____ INFORMATION SHOWN

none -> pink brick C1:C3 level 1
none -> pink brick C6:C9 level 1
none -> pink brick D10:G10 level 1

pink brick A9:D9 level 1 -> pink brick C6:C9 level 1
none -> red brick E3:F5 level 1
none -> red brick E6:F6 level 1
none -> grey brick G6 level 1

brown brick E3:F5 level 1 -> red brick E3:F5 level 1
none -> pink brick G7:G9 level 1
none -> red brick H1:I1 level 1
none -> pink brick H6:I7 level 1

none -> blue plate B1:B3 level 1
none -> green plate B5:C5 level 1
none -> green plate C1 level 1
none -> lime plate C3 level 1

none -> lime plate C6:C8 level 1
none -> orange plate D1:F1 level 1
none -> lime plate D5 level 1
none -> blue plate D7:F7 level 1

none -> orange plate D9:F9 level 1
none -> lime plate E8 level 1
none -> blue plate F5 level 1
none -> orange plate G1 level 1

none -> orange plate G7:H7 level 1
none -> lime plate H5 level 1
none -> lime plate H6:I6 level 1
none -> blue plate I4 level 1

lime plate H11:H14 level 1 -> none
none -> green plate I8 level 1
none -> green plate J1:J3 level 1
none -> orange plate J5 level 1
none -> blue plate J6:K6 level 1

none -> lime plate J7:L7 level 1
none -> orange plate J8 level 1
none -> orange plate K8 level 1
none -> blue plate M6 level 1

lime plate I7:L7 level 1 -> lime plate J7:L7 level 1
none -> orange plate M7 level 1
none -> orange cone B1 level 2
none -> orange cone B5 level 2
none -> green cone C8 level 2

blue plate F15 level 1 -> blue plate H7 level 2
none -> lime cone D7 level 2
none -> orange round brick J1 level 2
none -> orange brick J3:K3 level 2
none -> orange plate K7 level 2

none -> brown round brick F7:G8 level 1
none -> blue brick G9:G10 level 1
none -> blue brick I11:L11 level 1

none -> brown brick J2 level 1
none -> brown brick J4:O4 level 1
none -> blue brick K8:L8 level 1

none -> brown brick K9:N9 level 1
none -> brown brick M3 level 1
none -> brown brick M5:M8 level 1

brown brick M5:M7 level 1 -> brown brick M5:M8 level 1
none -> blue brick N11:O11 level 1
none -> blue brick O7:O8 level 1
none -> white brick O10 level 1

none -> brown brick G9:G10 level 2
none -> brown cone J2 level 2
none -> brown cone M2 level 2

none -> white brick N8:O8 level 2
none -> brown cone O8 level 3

________

_EXERCISE_
Exactly as it appears above, write out the complete listing.

_EXERCISE SOLUTION_
none -> pink brick C1:C3 level 1
none -> pink brick C6:C9 level 1
none -> pink brick D10:G10 level 1

pink brick A9:D9 level 1 -> pink brick C6:C9 level 1
none -> red brick E3:F5 level 1
none -> red brick E6:F6 level 1
none -> grey brick G6 level 1

brown brick E3:F5 level 1 -> red brick E3:F5 level 1
none -> pink brick G7:G9 level 1
none -> red brick H1:I1 level 1
none -> pink brick H6:I7 level 1

none -> blue plate B1:B3 level 1
none -> green plate B5:C5 level 1
none -> green plate C1 level 1
none -> lime plate C3 level 1

none -> lime plate C6:C8 level 1
none -> orange plate D1:F1 level 1
none -> lime plate D5 level 1
none -> blue plate D7:F7 level 1

none -> orange plate D9:F9 level 1
none -> lime plate E8 level 1
none -> blue plate F5 level 1
none -> orange plate G1 level 1

none -> orange plate G7:H7 level 1
none -> lime plate H5 level 1
none -> lime plate H6:I6 level 1
none -> blue plate I4 level 1

lime plate H11:H14 level 1 -> none
none -> green plate I8 level 1
none -> green plate J1:J3 level 1
none -> orange plate J5 level 1
none -> blue plate J6:K6 level 1

none -> lime plate J7:L7 level 1
none -> orange plate J8 level 1
none -> orange plate K8 level 1
none -> blue plate M6 level 1

lime plate I7:L7 level 1 -> lime plate J7:L7 level 1
none -> orange plate M7 level 1
none -> orange cone B1 level 2
none -> orange cone B5 level 2
none -> green cone C8 level 2

blue plate F15 level 1 -> blue plate H7 level 2
none -> lime cone D7 level 2
none -> orange round brick J1 level 2
none -> orange brick J3:K3 level 2
none -> orange plate K7 level 2

none -> brown round brick F7:G8 level 1
none -> blue brick G9:G10 level 1
none -> blue brick I11:L11 level 1

none -> brown brick J2 level 1
none -> brown brick J4:O4 level 1
none -> blue brick K8:L8 level 1

none -> brown brick K9:N9 level 1
none -> brown brick M3 level 1
none -> brown brick M5:M8 level 1

brown brick M5:M7 level 1 -> brown brick M5:M8 level 1
none -> blue brick N11:O11 level 1
none -> blue brick O7:O8 level 1
none -> white brick O10 level 1

none -> brown brick G9:G10 level 2
none -> brown cone J2 level 2
none -> brown cone M2 level 2

none -> white brick N8:O8 level 2
none -> brown cone O8 level 3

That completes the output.